# [Exercise goal]
Lines to return, exactly: from the line with "purple car [323,308,367,341]" to the line with "none -> purple jar [104,150,158,224]" in the entries below, both included.

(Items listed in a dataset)

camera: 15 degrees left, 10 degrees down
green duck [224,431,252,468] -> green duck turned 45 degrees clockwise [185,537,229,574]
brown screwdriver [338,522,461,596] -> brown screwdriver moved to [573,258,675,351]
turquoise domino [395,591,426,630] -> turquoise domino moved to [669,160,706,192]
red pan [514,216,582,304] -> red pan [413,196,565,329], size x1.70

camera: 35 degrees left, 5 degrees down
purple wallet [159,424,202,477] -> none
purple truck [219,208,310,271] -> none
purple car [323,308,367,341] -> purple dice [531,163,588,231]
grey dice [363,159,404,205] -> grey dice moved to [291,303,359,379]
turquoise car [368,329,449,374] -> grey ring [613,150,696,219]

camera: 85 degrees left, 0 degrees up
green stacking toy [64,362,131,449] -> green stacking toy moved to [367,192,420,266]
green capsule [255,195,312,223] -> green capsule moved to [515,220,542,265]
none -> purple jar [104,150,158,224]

* * *

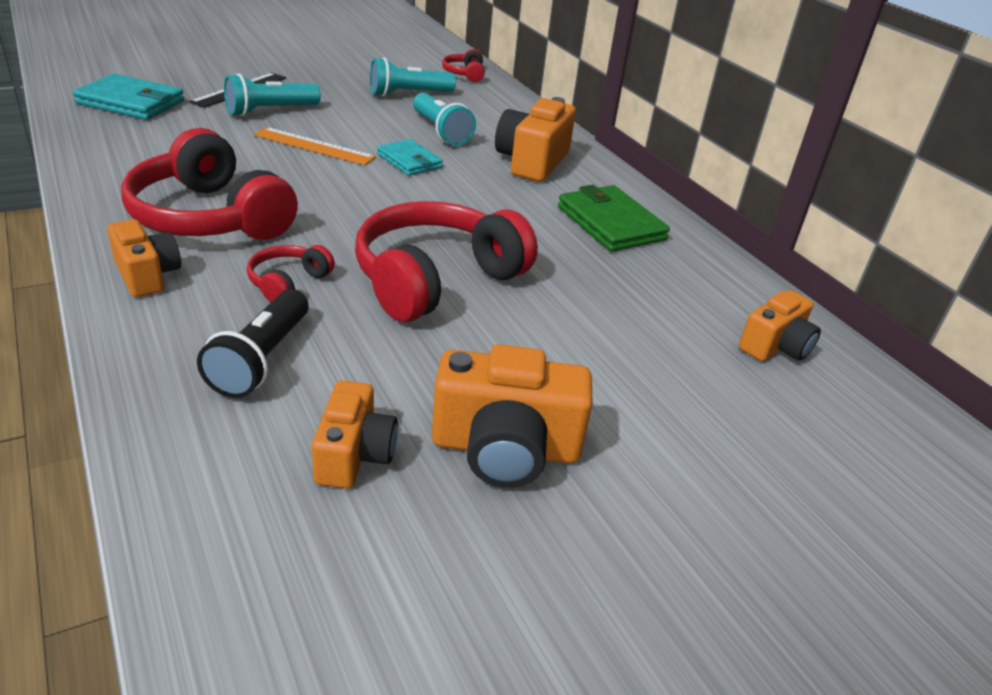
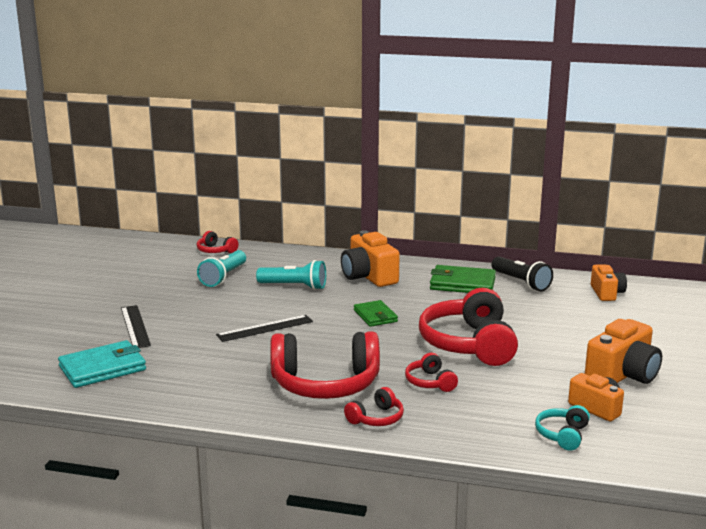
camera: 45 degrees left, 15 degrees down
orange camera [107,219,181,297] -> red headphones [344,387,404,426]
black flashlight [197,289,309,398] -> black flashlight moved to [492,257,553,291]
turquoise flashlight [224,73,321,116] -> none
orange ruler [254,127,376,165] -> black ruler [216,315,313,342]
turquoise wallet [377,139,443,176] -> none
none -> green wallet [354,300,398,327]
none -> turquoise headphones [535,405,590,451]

# [Response]
purple car [323,308,367,341] -> purple dice [531,163,588,231]
grey dice [363,159,404,205] -> grey dice moved to [291,303,359,379]
turquoise car [368,329,449,374] -> grey ring [613,150,696,219]

camera: 85 degrees left, 0 degrees up
green stacking toy [64,362,131,449] -> green stacking toy moved to [367,192,420,266]
green capsule [255,195,312,223] -> green capsule moved to [515,220,542,265]
none -> purple jar [104,150,158,224]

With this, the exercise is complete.